* Data items
□ □ □
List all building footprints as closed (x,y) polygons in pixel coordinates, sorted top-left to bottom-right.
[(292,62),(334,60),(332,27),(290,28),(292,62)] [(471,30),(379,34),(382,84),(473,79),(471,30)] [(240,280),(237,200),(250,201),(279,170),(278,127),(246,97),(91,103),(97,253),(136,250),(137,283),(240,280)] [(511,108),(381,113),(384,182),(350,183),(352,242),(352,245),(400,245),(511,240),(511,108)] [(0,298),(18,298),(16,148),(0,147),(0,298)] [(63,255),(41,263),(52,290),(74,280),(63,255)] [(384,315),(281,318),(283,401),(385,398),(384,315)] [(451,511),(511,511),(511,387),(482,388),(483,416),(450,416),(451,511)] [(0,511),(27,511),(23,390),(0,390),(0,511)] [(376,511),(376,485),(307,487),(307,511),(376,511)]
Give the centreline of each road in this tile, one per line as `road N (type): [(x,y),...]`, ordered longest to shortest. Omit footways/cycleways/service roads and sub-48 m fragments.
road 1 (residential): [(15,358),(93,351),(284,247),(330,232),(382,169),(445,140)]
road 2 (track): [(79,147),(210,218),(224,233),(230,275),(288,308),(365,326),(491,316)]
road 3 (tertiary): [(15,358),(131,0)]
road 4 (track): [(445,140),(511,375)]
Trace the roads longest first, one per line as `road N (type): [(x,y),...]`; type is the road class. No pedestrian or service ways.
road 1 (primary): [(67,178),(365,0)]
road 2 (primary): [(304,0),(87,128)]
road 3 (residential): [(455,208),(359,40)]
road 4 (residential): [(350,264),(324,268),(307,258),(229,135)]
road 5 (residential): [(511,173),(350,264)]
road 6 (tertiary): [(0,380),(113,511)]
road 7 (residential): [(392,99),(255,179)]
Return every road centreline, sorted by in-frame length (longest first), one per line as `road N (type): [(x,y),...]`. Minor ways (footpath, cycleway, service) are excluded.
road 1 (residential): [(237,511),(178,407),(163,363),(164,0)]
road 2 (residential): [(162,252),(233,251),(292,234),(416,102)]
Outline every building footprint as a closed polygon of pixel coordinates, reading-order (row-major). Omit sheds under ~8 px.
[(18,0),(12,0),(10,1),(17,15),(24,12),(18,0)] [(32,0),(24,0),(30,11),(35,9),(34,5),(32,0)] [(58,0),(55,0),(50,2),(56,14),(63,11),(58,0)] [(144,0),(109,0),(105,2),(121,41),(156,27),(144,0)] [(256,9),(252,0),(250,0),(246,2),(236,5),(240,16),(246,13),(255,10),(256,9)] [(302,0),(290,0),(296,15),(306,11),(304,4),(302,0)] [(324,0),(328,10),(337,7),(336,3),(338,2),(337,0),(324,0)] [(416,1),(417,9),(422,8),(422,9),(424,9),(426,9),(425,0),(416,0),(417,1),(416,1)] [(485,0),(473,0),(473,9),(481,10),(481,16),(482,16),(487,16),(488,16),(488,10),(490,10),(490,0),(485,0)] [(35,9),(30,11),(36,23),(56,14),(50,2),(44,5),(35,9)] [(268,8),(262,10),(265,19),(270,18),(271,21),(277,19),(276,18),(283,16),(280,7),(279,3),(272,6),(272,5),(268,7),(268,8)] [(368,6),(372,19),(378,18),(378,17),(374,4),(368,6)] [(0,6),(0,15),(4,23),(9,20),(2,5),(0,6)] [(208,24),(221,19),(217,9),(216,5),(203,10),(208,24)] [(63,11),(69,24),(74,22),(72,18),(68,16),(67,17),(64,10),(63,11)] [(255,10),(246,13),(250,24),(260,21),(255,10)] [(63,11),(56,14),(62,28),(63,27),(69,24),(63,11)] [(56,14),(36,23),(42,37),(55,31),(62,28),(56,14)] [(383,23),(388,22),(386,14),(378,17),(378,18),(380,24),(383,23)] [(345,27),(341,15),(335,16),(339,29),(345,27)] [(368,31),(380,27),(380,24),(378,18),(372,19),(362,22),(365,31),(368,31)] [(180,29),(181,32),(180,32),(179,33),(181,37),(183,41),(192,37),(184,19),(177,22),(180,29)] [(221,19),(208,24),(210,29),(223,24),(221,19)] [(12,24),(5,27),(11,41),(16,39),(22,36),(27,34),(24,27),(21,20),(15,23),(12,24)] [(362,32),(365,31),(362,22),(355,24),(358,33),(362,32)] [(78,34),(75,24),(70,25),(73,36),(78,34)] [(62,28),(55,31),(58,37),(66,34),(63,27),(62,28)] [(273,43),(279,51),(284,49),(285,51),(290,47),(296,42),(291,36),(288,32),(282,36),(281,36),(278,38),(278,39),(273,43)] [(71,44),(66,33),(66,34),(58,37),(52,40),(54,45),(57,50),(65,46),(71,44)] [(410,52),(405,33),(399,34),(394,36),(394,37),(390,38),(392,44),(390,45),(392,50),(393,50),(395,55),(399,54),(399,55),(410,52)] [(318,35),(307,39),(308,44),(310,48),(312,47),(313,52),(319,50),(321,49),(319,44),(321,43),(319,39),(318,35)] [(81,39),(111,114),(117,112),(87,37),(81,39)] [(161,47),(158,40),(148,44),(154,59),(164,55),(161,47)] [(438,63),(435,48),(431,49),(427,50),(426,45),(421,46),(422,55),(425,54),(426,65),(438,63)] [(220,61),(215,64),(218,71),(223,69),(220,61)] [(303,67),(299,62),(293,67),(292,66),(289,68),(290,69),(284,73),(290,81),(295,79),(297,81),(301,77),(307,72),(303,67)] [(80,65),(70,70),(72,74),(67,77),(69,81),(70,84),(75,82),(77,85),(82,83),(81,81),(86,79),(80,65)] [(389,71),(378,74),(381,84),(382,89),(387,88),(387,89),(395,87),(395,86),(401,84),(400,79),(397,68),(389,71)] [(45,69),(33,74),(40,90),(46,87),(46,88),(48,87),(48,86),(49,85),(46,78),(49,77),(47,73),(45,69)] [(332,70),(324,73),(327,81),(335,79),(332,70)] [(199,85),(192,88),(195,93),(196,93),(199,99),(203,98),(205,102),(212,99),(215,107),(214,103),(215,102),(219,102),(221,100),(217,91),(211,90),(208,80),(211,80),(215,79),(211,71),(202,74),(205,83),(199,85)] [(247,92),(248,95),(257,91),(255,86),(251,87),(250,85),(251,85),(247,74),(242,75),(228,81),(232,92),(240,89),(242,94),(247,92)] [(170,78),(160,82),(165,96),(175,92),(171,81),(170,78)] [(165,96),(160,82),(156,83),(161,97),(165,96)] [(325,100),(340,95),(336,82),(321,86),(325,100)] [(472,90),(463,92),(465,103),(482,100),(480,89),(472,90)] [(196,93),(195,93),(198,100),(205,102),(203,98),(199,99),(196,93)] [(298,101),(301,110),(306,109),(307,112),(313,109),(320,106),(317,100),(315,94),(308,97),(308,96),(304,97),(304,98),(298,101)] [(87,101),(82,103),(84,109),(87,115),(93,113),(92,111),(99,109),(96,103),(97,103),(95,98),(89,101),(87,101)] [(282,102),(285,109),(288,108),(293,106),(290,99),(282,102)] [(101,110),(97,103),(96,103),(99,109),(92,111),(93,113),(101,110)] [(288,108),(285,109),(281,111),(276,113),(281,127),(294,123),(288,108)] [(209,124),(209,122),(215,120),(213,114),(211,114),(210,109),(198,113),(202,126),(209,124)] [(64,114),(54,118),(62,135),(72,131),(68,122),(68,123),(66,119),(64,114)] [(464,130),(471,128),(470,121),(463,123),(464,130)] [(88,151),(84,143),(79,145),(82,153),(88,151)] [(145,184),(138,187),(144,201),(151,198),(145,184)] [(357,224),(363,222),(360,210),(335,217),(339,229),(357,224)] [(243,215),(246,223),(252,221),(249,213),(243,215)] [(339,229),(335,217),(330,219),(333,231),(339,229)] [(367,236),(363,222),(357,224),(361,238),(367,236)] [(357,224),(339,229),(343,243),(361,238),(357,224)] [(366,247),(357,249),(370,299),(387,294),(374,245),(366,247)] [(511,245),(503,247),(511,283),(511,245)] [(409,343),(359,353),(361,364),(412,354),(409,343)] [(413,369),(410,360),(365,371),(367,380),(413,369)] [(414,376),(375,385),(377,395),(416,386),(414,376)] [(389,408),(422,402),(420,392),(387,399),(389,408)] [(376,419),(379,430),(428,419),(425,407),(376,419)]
□ □ □
Switch "track" to "unpaved" in the lines running from the start of the lines through the one containing "road 4 (residential): [(350,264),(324,268),(307,258),(229,135)]", then give those lines again with nothing else changed.

List all building footprints as closed (x,y) polygons in pixel coordinates, sorted top-left to bottom-right.
[(292,62),(334,60),(332,27),(290,28),(292,62)] [(471,30),(379,34),(382,84),(473,79),(471,30)] [(240,280),(237,200),(250,201),(279,170),(278,127),(246,97),(91,103),(97,253),(136,250),(137,283),(240,280)] [(511,108),(381,113),(384,182),(350,183),(352,242),(352,245),(400,245),(511,240),(511,108)] [(0,298),(18,298),(16,148),(0,147),(0,298)] [(63,255),(41,263),(52,290),(74,280),(63,255)] [(384,315),(281,318),(283,401),(385,398),(384,315)] [(451,511),(511,511),(511,387),(482,388),(483,416),(450,416),(451,511)] [(0,511),(27,511),(23,390),(0,390),(0,511)] [(376,511),(376,485),(307,487),(307,511),(376,511)]
Give the centreline of each road in this tile, one per line as `road N (type): [(x,y),...]`, ordered longest to shortest. Omit footways/cycleways/service roads and sub-48 m fragments.
road 1 (residential): [(15,358),(93,351),(284,247),(330,232),(382,169),(445,140)]
road 2 (unpaved): [(79,147),(210,218),(224,233),(230,275),(288,308),(365,326),(491,316)]
road 3 (tertiary): [(15,358),(131,0)]
road 4 (unpaved): [(445,140),(511,375)]
Trace the roads longest first, one per line as `road N (type): [(x,y),...]`; type is the road class. No pedestrian or service ways.
road 1 (primary): [(67,178),(365,0)]
road 2 (primary): [(304,0),(87,128)]
road 3 (residential): [(455,208),(359,40)]
road 4 (residential): [(350,264),(324,268),(307,258),(229,135)]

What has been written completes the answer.